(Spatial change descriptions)
——

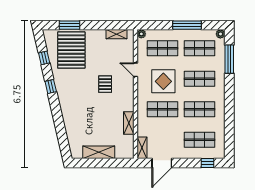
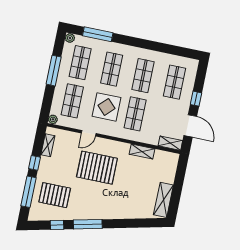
window: (69, 25) -> (29, 192), width x1.44
window: (97, 25) -> (35, 163), added
pallet: (71, 50) -> (55, 195), width x0.73, depth x0.71
pallet: (105, 84) -> (97, 168), width x2.05, depth x2.00
window: (51, 86) -> (88, 224), width x2.17
shelving: (99, 152) -> (163, 200), moved
window: (207, 163) -> (196, 99), moved

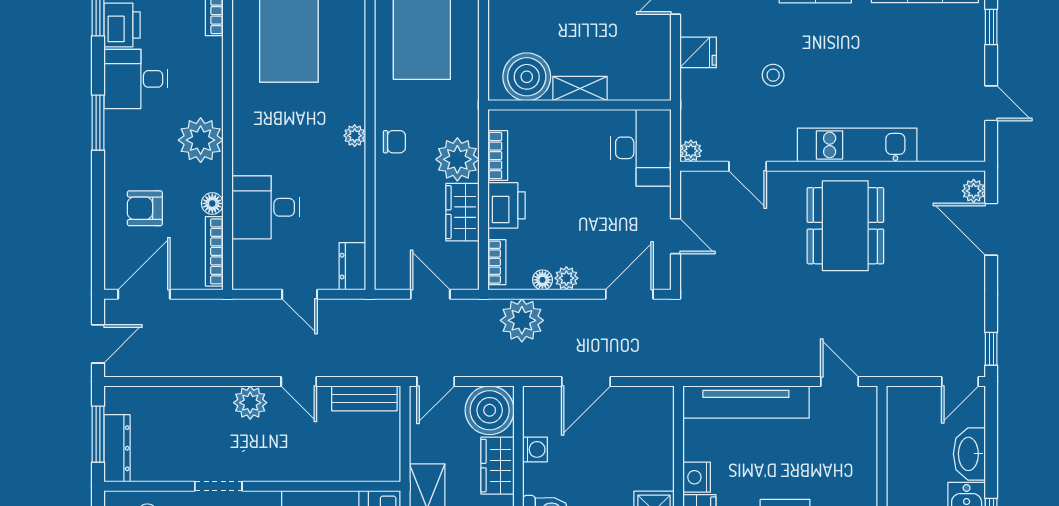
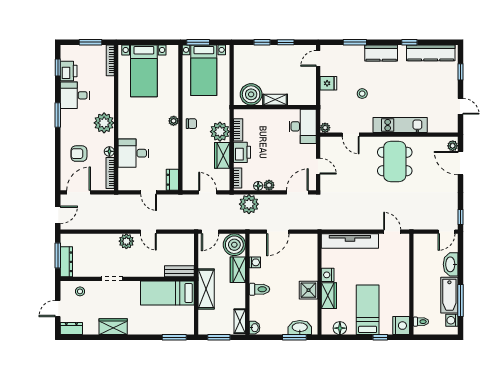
bench: (364, 398) -> (179, 271), moved

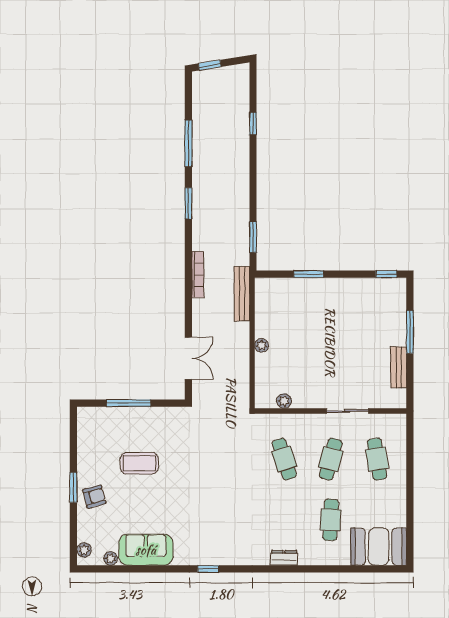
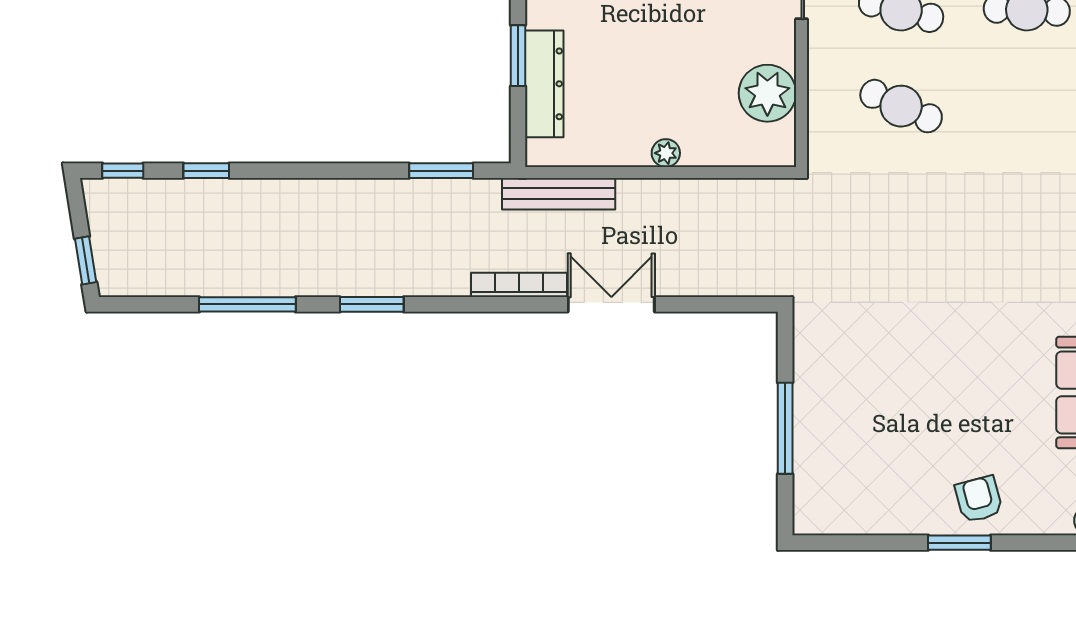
window: (253, 83) -> (123, 171), added
dresser: (295, 287) -> (544, 84), added
double door: (188, 358) -> (611, 304), moved
plant: (284, 401) -> (767, 93), width x1.88, depth x1.88
cafe table: (284, 459) -> (901, 106), turned 42
coffee table: (139, 463) -> (910, 406), removed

——

Assignment:
Using the records above, pull out each line where the word "depth" occurs.

Task solution:
pallet: (71, 50) -> (55, 195), width x0.73, depth x0.71
pallet: (105, 84) -> (97, 168), width x2.05, depth x2.00
plant: (284, 401) -> (767, 93), width x1.88, depth x1.88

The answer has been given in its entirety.